*** EXCERPTED RECORDS Section Begins ***

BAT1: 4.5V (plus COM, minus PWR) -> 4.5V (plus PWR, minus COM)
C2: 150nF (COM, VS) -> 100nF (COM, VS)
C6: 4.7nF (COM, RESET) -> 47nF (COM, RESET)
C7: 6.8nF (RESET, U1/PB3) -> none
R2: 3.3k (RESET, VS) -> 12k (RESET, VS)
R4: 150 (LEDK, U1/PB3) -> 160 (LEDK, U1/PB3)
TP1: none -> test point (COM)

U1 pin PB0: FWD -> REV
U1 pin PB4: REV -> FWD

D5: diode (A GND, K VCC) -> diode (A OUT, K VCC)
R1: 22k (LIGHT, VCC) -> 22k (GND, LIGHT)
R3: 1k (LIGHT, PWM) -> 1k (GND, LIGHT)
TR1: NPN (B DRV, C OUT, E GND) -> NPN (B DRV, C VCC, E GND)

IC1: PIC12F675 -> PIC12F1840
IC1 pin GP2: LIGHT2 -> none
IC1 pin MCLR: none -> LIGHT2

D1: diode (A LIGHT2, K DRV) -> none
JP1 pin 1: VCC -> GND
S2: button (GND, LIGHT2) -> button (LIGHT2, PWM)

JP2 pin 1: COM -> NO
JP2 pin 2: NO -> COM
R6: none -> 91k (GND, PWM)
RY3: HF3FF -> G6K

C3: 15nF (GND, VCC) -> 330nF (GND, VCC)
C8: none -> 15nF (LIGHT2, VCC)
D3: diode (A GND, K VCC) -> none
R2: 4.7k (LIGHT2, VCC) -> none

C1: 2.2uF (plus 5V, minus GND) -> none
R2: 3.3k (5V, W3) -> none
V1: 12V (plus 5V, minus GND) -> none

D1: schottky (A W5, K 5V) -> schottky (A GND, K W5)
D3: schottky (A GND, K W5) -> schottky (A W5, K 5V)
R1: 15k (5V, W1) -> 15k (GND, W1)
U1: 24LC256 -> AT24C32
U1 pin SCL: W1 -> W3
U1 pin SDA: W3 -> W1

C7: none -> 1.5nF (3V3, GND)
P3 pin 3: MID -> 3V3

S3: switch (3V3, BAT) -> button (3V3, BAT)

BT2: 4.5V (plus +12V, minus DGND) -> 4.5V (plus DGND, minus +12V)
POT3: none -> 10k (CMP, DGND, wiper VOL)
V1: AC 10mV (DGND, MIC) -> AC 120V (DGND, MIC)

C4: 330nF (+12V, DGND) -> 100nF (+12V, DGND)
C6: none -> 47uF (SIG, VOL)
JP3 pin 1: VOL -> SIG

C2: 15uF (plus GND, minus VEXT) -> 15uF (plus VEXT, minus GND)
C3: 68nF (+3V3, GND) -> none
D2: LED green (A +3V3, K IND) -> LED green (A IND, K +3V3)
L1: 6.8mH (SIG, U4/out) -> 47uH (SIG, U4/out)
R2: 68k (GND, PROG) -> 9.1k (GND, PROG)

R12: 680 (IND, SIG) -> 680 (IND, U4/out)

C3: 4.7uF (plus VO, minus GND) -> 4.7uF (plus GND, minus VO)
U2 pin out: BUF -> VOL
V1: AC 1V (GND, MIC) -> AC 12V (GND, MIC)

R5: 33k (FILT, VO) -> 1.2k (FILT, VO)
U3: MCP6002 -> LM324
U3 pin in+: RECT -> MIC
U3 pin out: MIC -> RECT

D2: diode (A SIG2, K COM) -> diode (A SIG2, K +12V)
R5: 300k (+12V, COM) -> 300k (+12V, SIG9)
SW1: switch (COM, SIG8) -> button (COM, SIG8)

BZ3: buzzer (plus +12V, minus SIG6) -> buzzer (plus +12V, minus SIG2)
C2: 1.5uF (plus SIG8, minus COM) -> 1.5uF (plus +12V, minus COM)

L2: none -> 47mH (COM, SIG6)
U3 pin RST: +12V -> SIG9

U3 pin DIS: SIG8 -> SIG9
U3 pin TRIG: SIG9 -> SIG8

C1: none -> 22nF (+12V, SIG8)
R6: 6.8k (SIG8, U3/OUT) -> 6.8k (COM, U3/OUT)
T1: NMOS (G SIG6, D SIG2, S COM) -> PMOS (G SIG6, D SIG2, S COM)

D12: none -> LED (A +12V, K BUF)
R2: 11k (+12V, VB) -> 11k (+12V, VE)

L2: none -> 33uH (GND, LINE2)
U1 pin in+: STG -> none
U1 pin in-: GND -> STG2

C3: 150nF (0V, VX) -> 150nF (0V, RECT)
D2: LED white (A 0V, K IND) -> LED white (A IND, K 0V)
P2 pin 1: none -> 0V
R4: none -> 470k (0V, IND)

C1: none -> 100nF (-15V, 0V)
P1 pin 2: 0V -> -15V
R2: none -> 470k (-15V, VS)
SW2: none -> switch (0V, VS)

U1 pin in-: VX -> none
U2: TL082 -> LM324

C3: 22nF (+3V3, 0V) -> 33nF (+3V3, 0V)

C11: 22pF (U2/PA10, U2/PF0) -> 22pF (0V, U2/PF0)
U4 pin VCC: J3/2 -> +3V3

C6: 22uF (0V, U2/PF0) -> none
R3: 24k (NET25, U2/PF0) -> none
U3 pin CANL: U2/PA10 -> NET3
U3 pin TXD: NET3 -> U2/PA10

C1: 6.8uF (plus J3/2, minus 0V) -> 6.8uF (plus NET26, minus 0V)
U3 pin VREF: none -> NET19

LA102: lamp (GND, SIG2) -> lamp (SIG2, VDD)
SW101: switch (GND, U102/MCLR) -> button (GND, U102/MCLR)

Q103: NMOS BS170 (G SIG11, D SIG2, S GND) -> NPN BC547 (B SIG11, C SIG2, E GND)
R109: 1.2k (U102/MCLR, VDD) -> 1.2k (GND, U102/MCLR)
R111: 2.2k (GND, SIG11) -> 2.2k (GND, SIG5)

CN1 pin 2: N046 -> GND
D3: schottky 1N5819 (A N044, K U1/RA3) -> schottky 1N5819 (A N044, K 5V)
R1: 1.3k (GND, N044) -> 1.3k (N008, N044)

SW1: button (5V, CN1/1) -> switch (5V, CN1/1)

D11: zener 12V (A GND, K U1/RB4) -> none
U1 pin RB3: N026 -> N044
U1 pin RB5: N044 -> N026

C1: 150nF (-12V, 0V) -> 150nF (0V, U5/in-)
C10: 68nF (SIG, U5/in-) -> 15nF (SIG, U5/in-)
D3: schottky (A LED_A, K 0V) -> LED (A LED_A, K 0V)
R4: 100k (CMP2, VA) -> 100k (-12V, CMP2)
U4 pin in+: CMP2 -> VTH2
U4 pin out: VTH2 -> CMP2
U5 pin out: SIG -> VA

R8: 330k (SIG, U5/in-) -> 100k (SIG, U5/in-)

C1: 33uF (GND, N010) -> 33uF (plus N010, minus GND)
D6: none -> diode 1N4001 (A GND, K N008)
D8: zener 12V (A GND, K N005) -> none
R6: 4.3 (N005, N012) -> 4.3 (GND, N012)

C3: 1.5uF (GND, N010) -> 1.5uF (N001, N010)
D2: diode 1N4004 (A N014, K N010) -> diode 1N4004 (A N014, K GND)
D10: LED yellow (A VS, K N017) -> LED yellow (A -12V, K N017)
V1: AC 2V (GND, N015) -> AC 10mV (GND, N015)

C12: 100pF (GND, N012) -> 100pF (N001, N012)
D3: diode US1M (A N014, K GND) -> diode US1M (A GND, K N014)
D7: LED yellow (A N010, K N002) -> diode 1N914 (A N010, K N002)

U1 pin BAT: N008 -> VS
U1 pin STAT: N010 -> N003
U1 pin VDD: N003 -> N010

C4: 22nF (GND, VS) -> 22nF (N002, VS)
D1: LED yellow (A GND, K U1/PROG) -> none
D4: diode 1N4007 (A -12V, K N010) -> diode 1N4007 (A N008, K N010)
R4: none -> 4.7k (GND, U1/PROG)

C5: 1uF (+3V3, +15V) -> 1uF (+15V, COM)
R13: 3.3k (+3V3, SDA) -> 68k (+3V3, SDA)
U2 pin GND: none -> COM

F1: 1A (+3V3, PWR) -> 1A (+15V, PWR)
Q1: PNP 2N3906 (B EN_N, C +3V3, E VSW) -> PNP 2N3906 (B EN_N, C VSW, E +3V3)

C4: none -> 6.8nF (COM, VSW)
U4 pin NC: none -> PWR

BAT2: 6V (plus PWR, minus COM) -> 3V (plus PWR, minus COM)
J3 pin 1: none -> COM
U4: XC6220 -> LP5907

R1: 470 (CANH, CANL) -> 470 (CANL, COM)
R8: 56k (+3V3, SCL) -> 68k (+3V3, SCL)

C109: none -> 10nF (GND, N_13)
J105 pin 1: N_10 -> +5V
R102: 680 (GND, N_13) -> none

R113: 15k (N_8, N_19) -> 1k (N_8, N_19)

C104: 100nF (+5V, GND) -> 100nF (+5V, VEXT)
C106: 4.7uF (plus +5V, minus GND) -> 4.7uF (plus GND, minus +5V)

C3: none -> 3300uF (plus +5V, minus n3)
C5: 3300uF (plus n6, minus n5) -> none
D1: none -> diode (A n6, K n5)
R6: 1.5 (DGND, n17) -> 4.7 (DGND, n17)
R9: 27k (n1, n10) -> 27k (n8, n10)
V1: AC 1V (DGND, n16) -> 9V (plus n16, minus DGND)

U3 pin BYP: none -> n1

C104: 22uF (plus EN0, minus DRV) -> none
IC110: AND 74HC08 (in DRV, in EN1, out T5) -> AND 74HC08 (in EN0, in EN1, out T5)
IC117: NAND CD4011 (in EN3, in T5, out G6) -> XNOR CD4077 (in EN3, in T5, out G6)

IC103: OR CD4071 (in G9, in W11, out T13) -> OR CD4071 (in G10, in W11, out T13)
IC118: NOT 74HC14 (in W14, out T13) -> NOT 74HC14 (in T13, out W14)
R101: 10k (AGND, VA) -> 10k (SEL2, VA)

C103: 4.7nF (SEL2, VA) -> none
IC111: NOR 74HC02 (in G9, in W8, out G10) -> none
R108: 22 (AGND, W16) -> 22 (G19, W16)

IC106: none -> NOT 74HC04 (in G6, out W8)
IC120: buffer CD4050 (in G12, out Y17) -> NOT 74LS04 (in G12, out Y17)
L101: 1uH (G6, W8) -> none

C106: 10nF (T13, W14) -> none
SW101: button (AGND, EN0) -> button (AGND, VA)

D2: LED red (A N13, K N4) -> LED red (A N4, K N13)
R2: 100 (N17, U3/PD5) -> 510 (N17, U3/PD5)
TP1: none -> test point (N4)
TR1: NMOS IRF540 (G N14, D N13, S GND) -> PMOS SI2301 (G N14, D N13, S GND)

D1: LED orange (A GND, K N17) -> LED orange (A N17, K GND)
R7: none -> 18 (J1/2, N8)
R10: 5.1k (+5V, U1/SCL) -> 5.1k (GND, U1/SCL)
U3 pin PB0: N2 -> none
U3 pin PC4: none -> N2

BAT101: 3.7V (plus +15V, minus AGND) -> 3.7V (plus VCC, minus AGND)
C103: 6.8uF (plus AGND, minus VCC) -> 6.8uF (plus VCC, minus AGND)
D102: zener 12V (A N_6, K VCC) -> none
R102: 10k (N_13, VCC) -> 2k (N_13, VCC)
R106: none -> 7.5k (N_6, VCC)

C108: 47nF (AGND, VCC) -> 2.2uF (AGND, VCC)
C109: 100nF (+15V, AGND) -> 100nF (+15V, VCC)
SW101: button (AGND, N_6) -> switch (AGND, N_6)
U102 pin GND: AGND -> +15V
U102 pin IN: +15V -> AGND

*** EXCERPTED RECORDS Section Ends ***

DIRECTIONS FOR THIS TASK:
Take exactly the lines from the one containing "R2: 11k (+12V, VB) -> 11k (+12V, VE)" through the one containing "C1: 6.8uF (plus" in the data above, and output them with nothing added.

ANSWER TO THIS TASK:
R2: 11k (+12V, VB) -> 11k (+12V, VE)

L2: none -> 33uH (GND, LINE2)
U1 pin in+: STG -> none
U1 pin in-: GND -> STG2

C3: 150nF (0V, VX) -> 150nF (0V, RECT)
D2: LED white (A 0V, K IND) -> LED white (A IND, K 0V)
P2 pin 1: none -> 0V
R4: none -> 470k (0V, IND)

C1: none -> 100nF (-15V, 0V)
P1 pin 2: 0V -> -15V
R2: none -> 470k (-15V, VS)
SW2: none -> switch (0V, VS)

U1 pin in-: VX -> none
U2: TL082 -> LM324

C3: 22nF (+3V3, 0V) -> 33nF (+3V3, 0V)

C11: 22pF (U2/PA10, U2/PF0) -> 22pF (0V, U2/PF0)
U4 pin VCC: J3/2 -> +3V3

C6: 22uF (0V, U2/PF0) -> none
R3: 24k (NET25, U2/PF0) -> none
U3 pin CANL: U2/PA10 -> NET3
U3 pin TXD: NET3 -> U2/PA10

C1: 6.8uF (plus J3/2, minus 0V) -> 6.8uF (plus NET26, minus 0V)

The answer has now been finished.